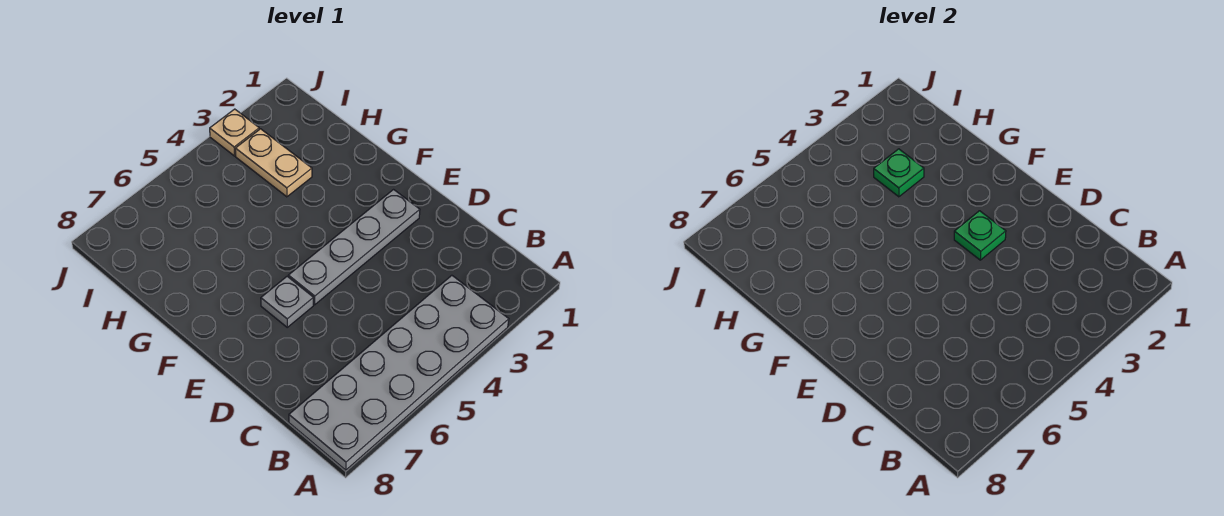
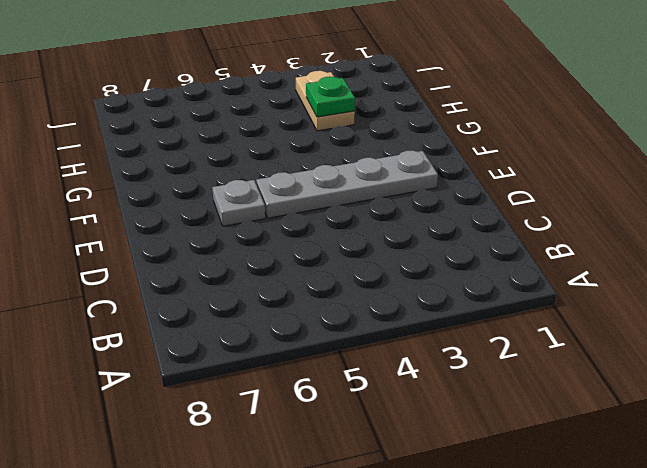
none -> grey plate A3:B8 level 1
none -> tan plate J3 level 1

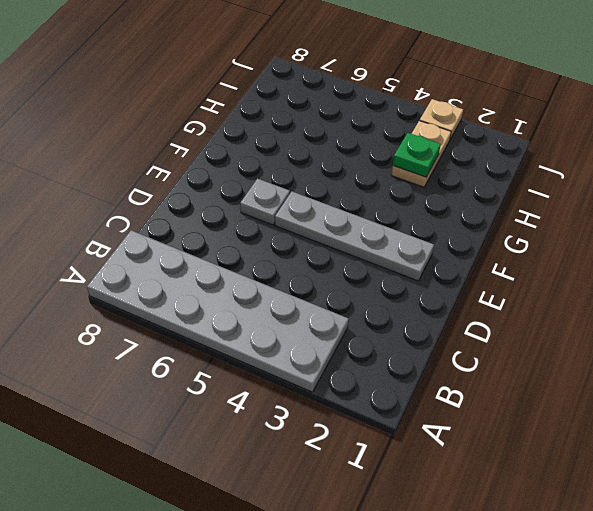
none -> green plate E3 level 2

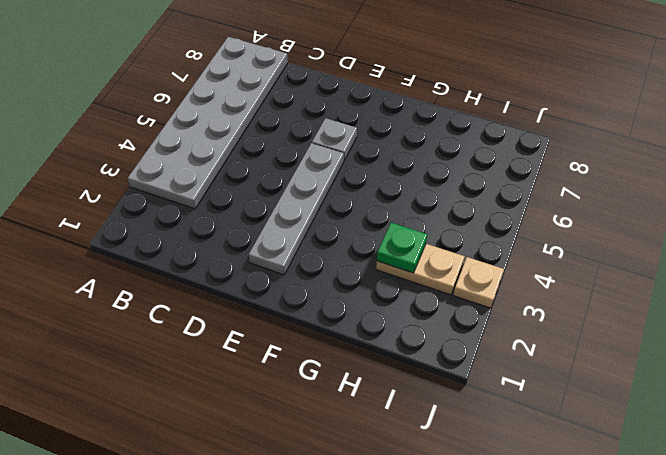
none -> green plate E3 level 2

Task goal:
All of the data above should be printed again exactly, though none of the pictures belong in the copy.

Completed task:
none -> grey plate A3:B8 level 1
none -> tan plate J3 level 1

none -> green plate E3 level 2

none -> green plate E3 level 2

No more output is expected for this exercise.